Information provided START
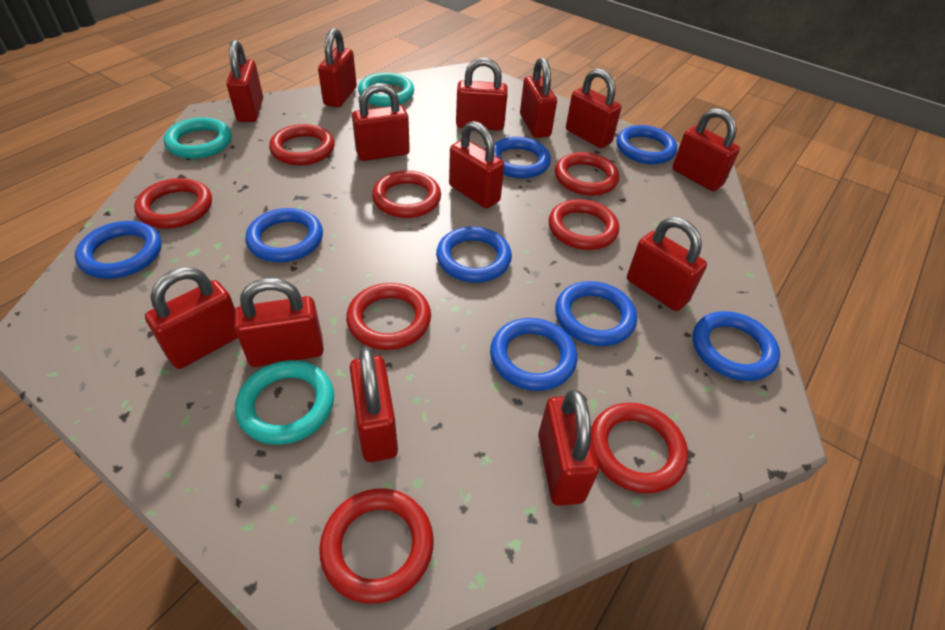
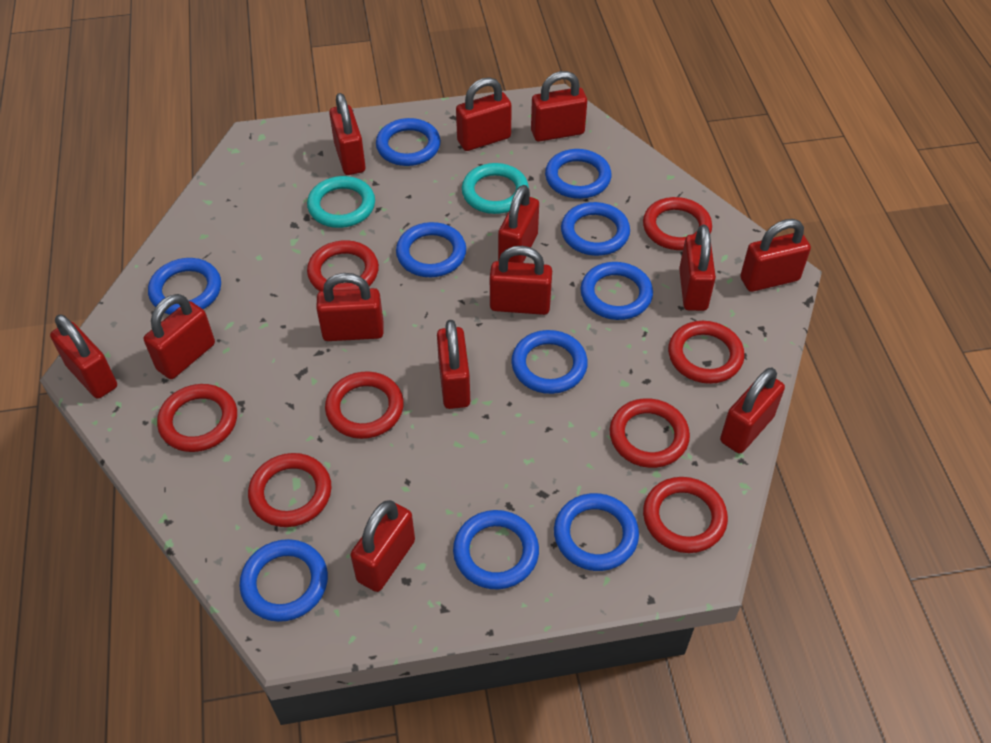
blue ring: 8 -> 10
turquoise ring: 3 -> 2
Information provided END
Information provided START
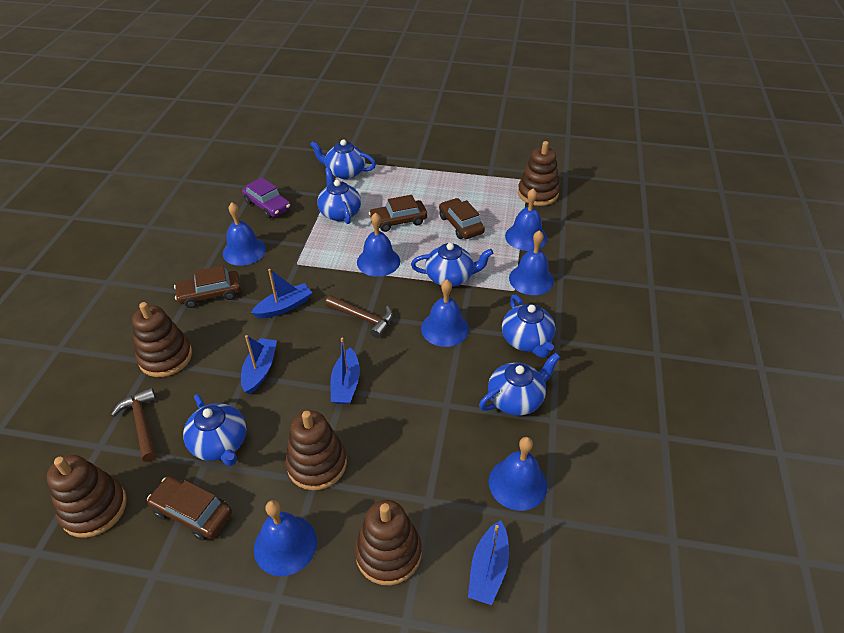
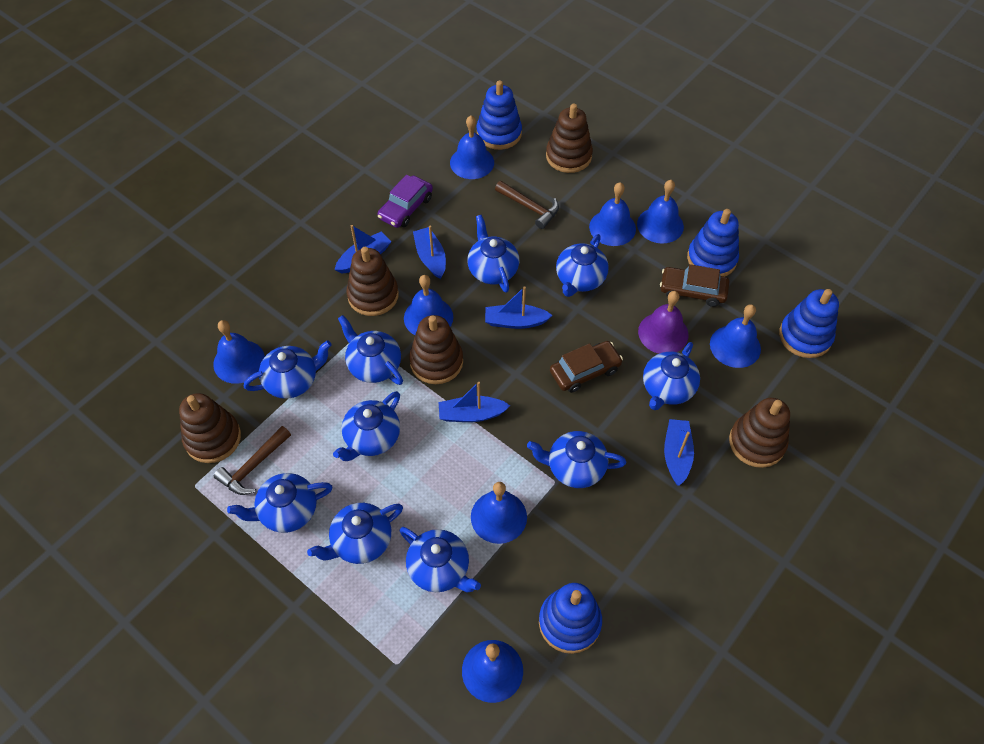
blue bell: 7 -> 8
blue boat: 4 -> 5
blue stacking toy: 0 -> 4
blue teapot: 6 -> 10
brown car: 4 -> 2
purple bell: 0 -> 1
Information provided END
● **What this task involves**
Whenever a line in the material above holds the string "blue", copy that line in full.

● **Task result**
blue ring: 8 -> 10
blue bell: 7 -> 8
blue boat: 4 -> 5
blue stacking toy: 0 -> 4
blue teapot: 6 -> 10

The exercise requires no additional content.